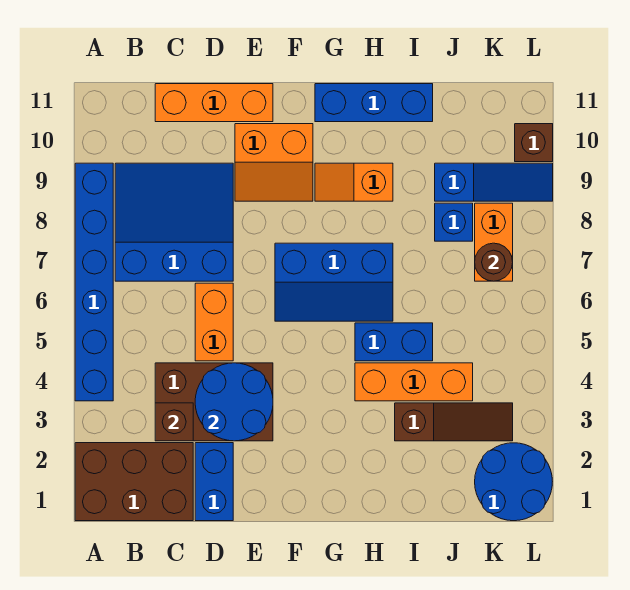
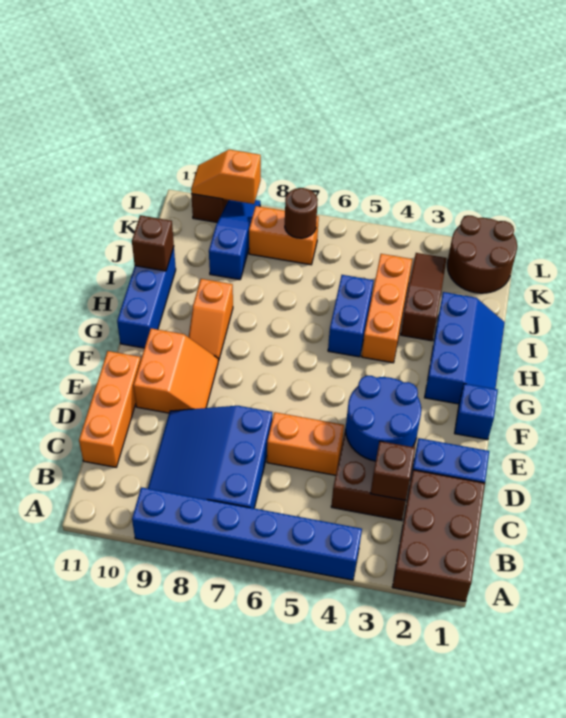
blue slope F6:H7 level 1 top 7 -> blue slope G1:I2 level 1 top 2
none -> brown brick I11 level 2
blue brick J8 level 1 -> blue brick F1 level 1
blue round brick K1:L2 level 1 -> brown round brick K1:L2 level 1
none -> orange slope L9:L10 level 2 top 9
########
- [WHAT THE EXERCISE ASKS]: Report back each line of the entries that holds the string "brick".

- [SOLVED EXERCISE]:
none -> brown brick I11 level 2
blue brick J8 level 1 -> blue brick F1 level 1
blue round brick K1:L2 level 1 -> brown round brick K1:L2 level 1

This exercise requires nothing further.